Take the records below and set down exactly the lines from the one with "purple rectangle: moved 3 px left, 2 px down" to the one with "red pentagon: moved 3 px right, 3 px down", ends included; do not copy the pictures.
(RECORDS SHOWN begins)
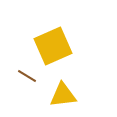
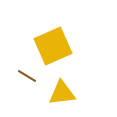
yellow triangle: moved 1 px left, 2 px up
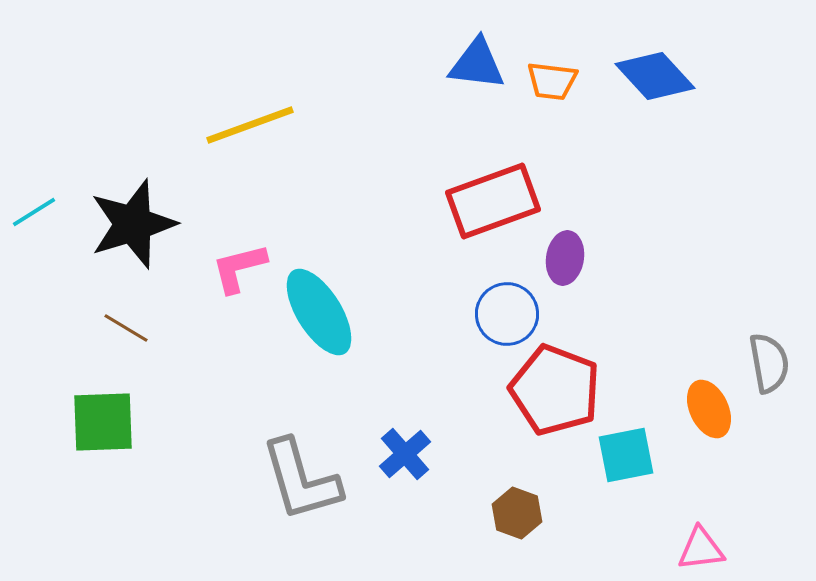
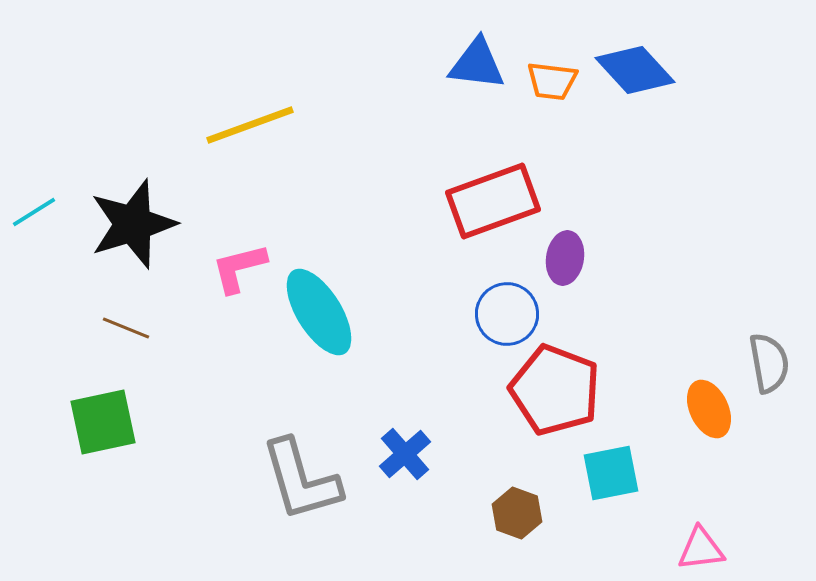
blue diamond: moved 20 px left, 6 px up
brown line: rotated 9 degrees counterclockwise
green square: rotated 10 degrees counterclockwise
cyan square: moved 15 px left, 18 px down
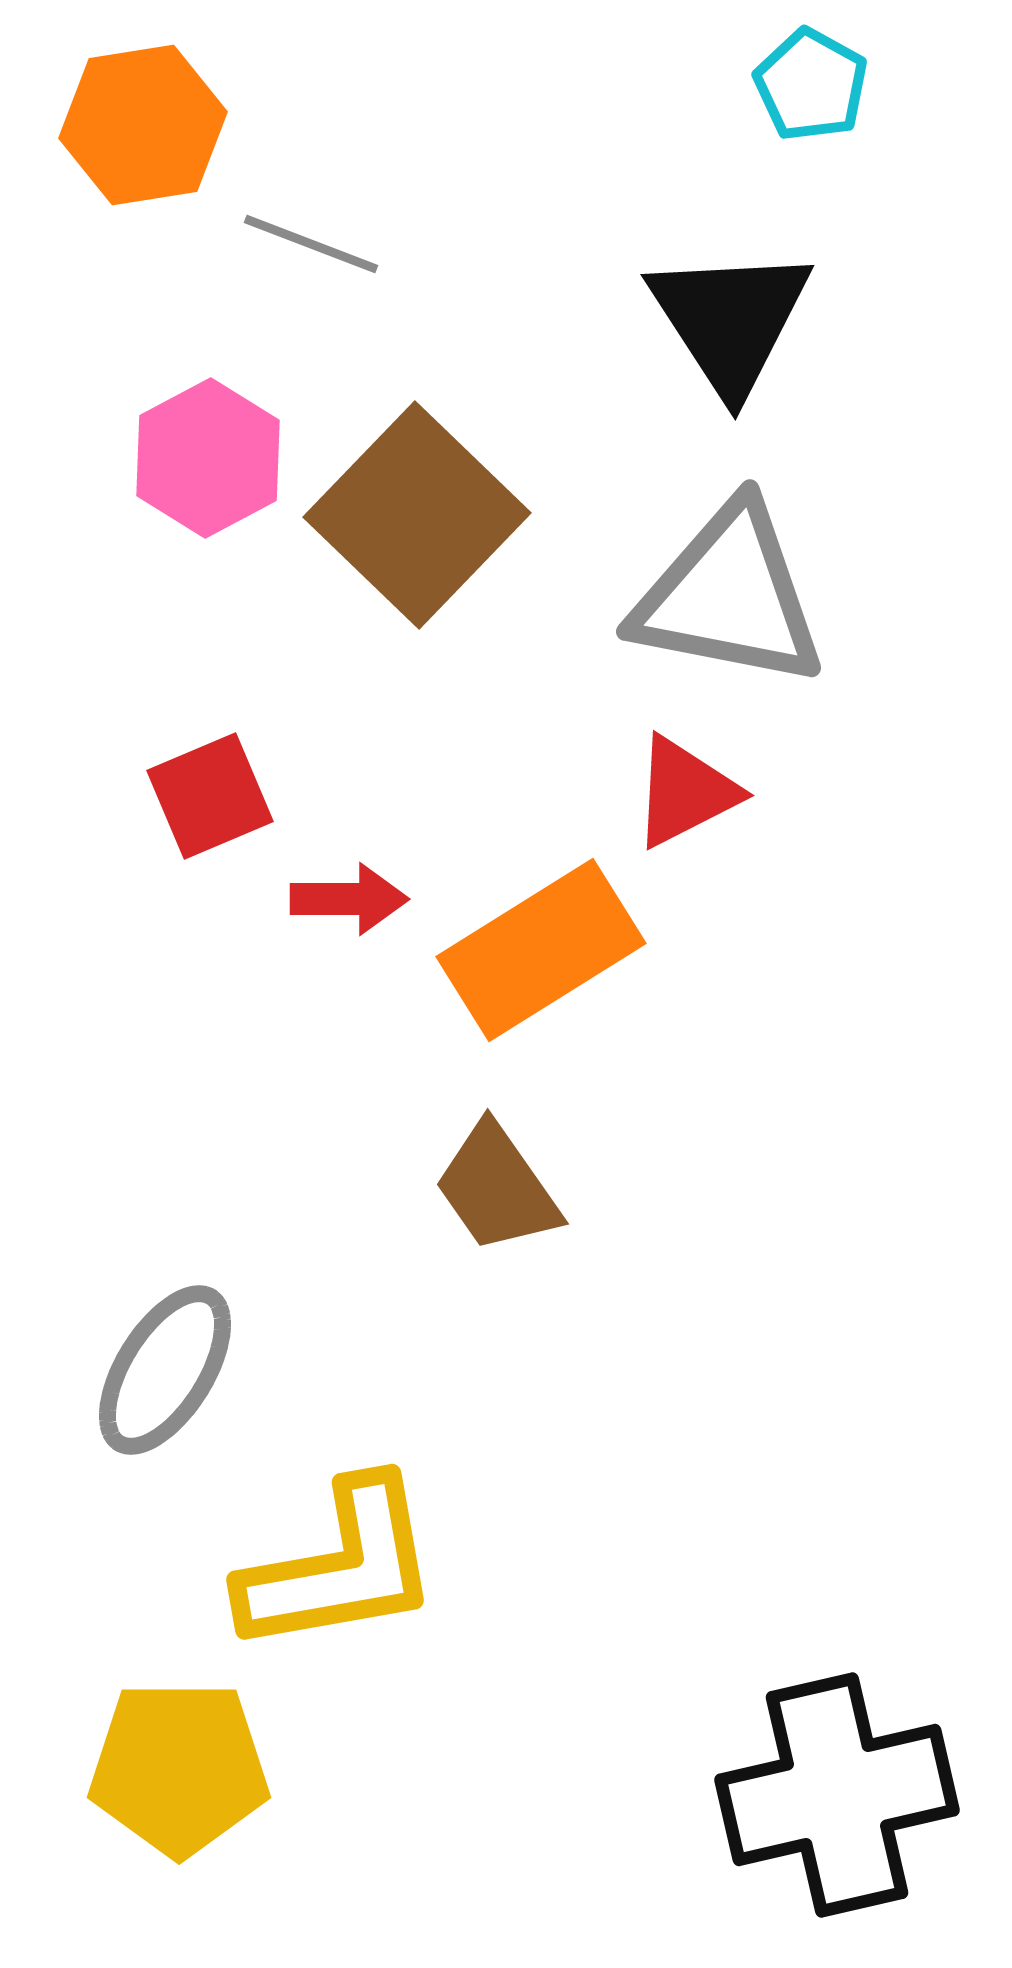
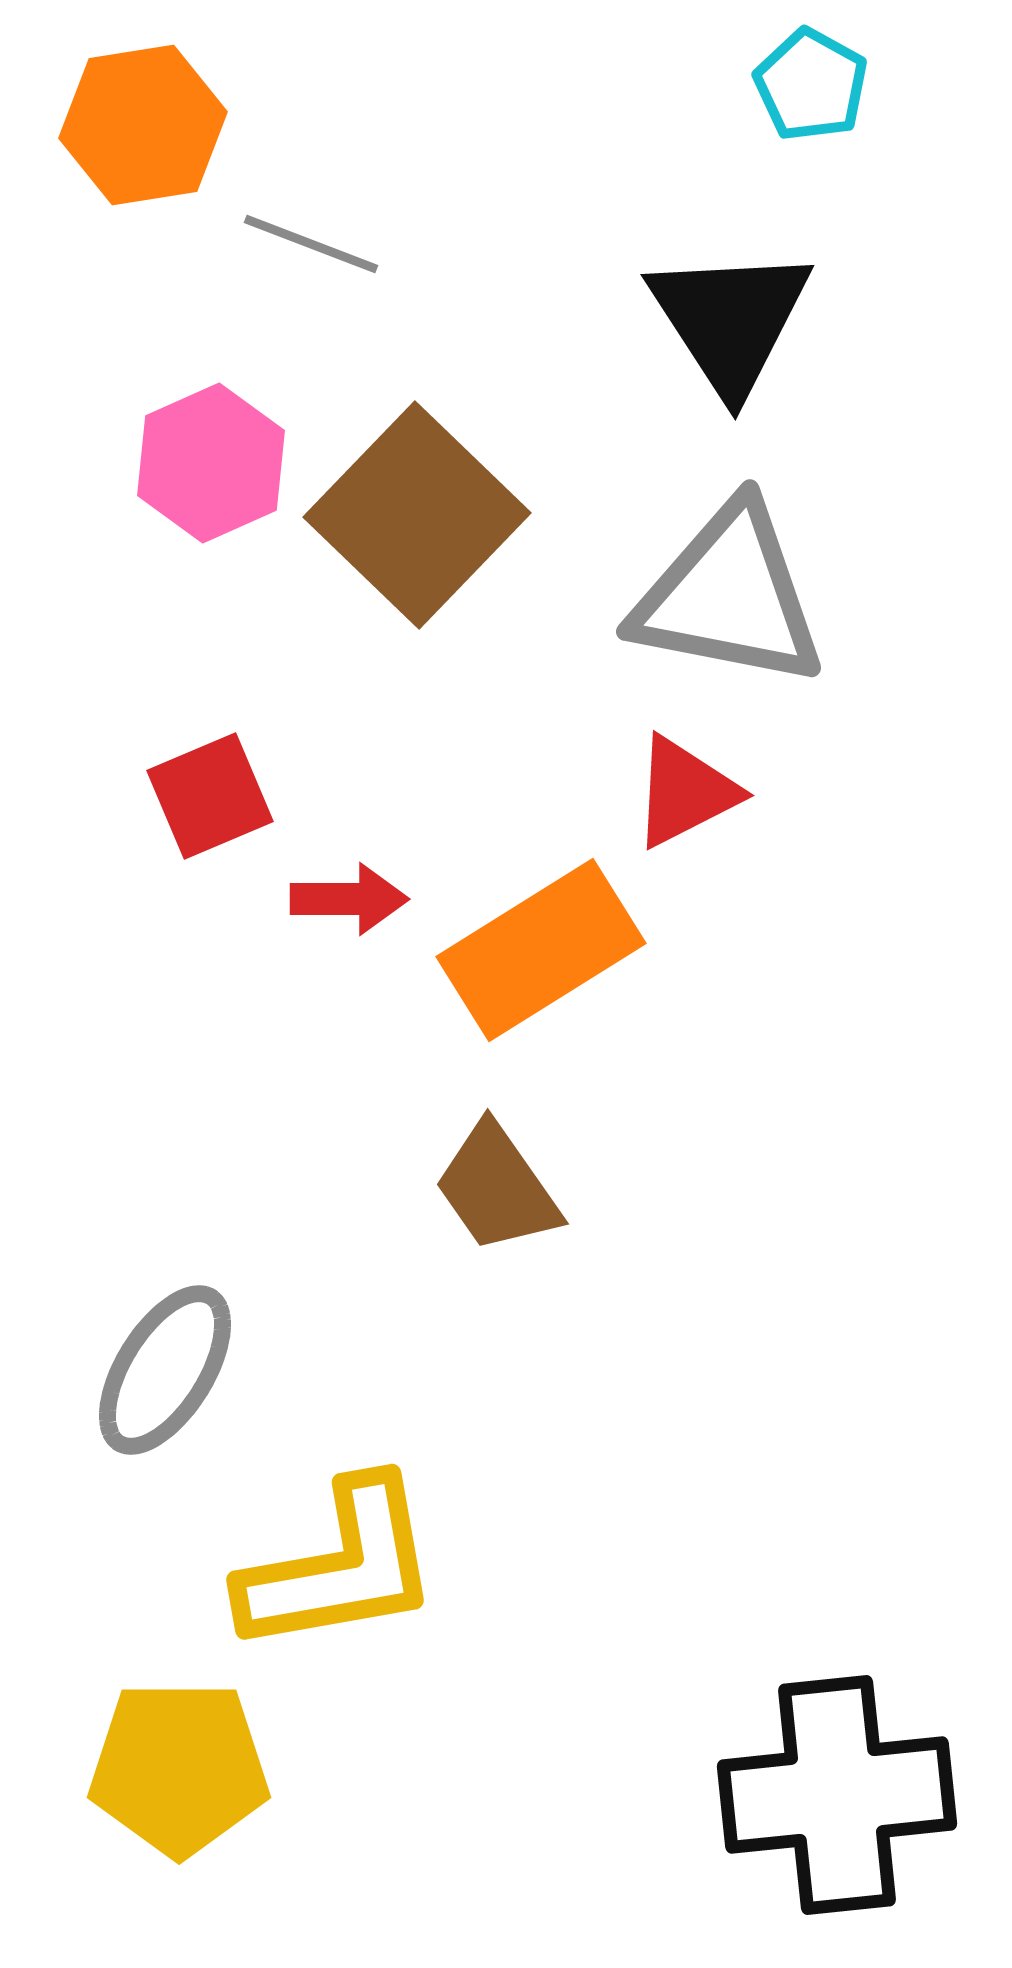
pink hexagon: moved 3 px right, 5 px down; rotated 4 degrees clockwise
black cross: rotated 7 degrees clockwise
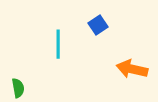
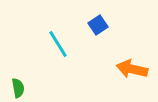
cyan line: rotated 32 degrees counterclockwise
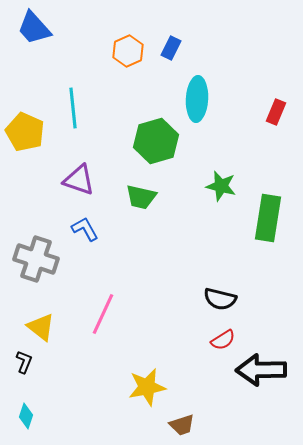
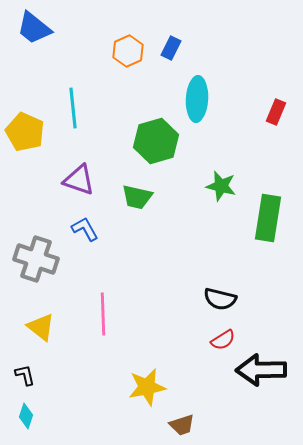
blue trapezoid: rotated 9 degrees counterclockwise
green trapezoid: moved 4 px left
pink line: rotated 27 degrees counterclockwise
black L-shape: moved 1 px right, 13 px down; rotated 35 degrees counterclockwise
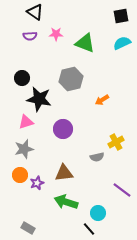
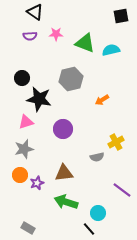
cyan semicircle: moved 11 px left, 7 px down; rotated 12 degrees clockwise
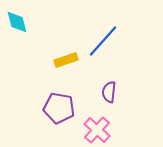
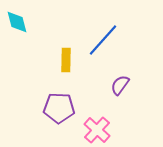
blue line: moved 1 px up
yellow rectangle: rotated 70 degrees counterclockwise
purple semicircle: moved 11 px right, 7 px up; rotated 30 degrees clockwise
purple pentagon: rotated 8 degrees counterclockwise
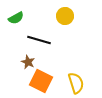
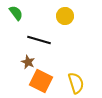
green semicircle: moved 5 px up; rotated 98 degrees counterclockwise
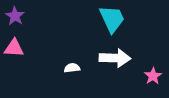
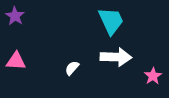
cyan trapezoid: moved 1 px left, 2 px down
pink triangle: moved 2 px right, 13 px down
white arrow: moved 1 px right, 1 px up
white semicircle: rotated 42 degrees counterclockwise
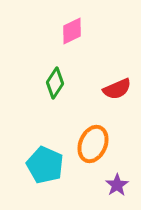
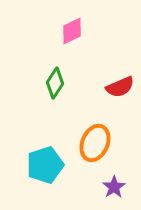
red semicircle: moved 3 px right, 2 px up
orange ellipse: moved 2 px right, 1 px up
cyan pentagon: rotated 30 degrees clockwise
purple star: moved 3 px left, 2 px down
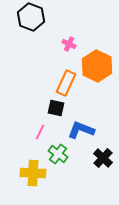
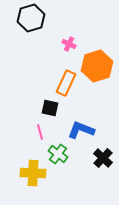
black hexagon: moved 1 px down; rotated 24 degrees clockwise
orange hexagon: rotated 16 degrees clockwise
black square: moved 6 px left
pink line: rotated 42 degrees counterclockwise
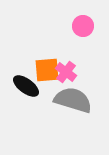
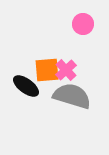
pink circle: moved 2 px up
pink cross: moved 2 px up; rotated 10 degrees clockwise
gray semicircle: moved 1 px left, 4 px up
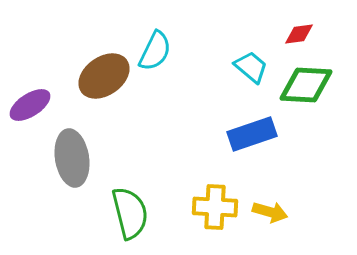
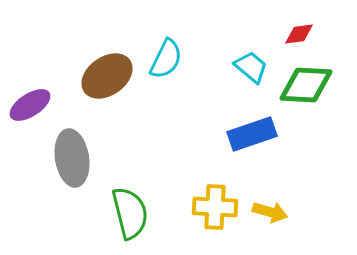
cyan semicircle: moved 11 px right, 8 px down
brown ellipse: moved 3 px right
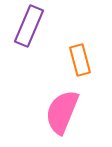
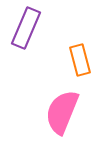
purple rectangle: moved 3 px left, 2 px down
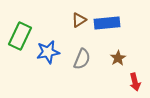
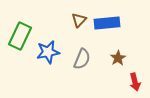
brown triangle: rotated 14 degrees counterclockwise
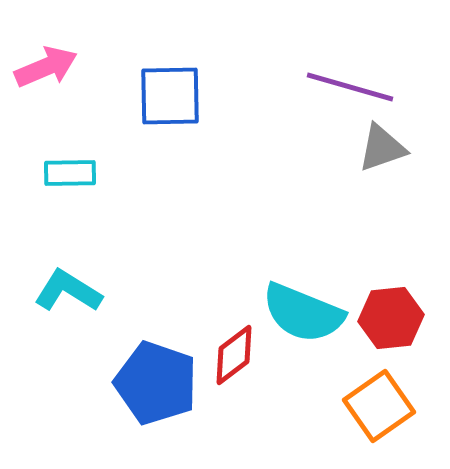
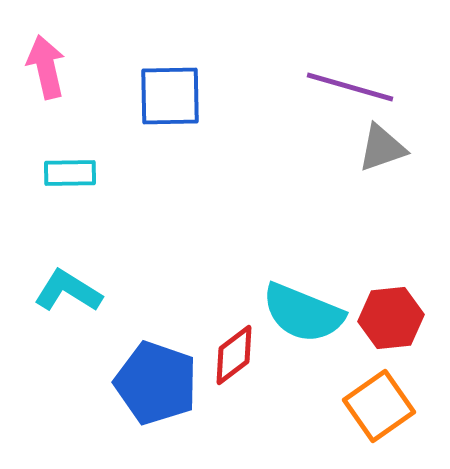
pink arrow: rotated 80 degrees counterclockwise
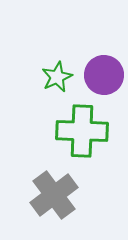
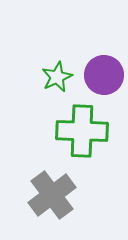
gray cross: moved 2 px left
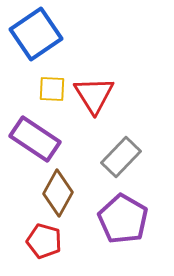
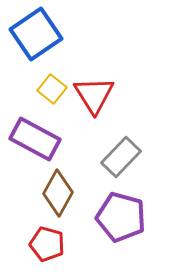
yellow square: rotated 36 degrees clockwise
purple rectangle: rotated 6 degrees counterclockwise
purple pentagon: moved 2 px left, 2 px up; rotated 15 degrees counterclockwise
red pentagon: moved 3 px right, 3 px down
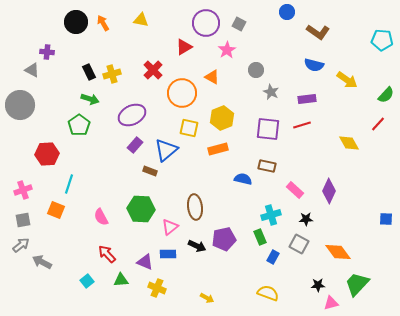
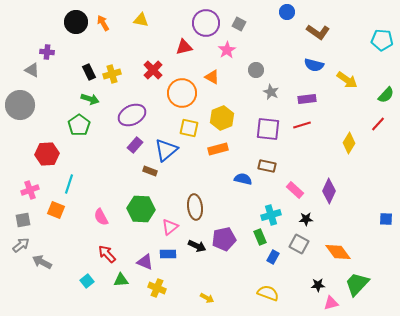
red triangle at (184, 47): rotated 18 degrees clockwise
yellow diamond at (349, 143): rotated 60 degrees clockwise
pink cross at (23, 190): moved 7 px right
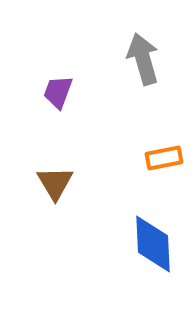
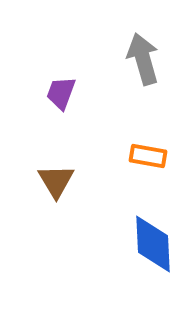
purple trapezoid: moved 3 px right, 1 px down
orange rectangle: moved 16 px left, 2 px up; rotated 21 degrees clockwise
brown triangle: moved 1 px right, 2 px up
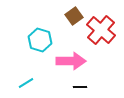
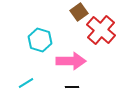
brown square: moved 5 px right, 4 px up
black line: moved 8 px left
(RECORDS SHOWN ends)
### [WRITTEN RESPONSE]
purple rectangle: moved 3 px left, 2 px down
brown triangle: rotated 14 degrees counterclockwise
pink arrow: rotated 80 degrees counterclockwise
gray cross: moved 2 px left
yellow square: rotated 36 degrees clockwise
purple rectangle: rotated 6 degrees counterclockwise
purple pentagon: moved 2 px left, 2 px up; rotated 15 degrees counterclockwise
red pentagon: moved 3 px right, 3 px down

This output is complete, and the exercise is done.